* [Work request]:
If an entry below holds a picture, leave the picture out and print the rest exactly.

○ ○ ○ ○ ○

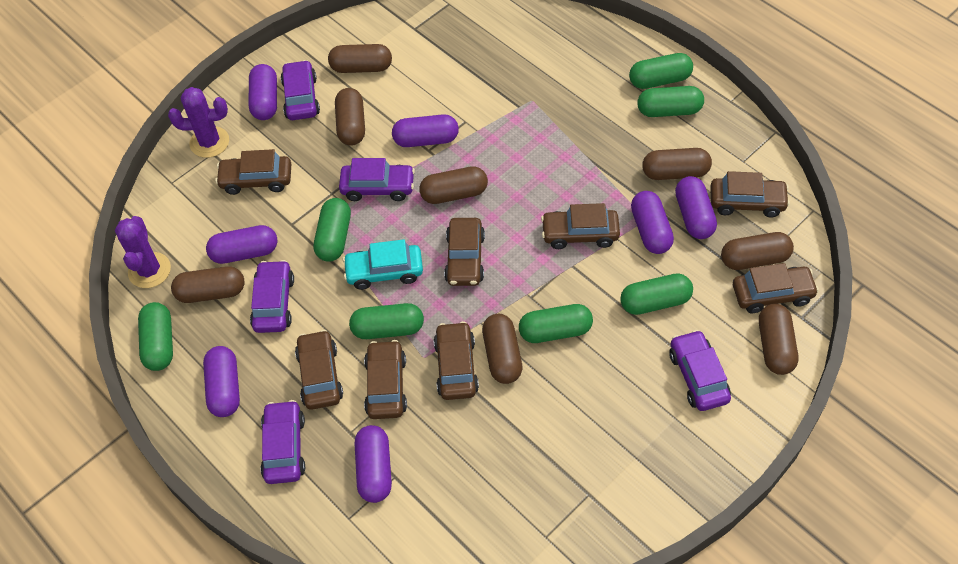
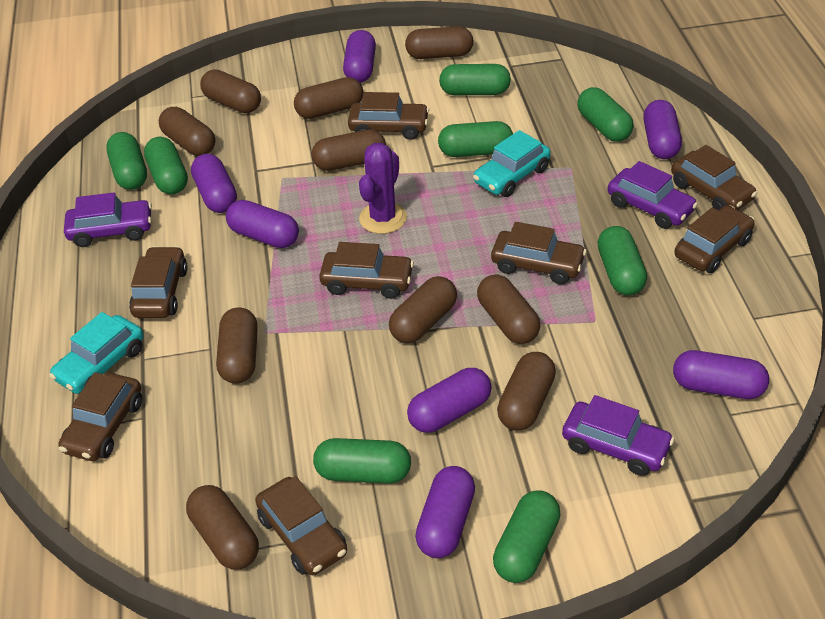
brown capsule: 8 -> 10
green capsule: 7 -> 8
purple cactus: 2 -> 1
purple car: 5 -> 3
turquoise car: 1 -> 2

○ ○ ○ ○ ○

* [Reply]:
brown capsule: 8 -> 10
green capsule: 7 -> 8
purple cactus: 2 -> 1
purple car: 5 -> 3
turquoise car: 1 -> 2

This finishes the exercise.